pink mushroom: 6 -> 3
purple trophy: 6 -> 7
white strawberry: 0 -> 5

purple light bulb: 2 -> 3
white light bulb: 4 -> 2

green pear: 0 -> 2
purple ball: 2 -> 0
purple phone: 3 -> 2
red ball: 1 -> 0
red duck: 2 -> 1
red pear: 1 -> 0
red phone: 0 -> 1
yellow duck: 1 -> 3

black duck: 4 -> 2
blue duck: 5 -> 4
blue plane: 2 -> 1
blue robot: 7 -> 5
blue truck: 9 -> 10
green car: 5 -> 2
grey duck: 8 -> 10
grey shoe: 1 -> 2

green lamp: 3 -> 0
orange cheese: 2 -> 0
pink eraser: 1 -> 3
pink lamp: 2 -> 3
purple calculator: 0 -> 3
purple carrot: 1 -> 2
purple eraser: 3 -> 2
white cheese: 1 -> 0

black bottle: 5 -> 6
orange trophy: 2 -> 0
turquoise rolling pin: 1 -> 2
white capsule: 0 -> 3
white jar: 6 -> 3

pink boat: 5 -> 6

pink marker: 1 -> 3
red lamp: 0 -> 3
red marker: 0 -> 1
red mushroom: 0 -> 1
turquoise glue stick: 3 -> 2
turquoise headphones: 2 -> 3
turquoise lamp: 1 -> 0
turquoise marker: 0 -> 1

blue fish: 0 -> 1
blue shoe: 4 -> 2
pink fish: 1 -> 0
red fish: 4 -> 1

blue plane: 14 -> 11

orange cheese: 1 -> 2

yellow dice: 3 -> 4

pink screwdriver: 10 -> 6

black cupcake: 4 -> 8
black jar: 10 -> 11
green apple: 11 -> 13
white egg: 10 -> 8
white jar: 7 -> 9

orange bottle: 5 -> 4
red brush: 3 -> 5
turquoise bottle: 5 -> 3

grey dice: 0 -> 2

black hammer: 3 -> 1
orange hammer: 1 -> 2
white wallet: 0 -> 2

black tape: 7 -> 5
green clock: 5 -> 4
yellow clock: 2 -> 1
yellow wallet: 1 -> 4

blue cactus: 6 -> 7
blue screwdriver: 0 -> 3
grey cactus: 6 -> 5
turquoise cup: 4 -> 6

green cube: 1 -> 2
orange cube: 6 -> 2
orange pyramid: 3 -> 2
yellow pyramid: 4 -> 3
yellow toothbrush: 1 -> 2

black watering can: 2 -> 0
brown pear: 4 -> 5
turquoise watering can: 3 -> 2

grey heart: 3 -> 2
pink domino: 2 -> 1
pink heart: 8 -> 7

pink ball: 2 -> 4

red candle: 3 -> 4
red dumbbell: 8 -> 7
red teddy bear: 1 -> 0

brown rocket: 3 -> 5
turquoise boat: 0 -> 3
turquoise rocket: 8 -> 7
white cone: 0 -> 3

※ ※ ※

— Task statement —
Please copy all lines of the listing in which the string "light" occurs.

— Exercise output —
purple light bulb: 2 -> 3
white light bulb: 4 -> 2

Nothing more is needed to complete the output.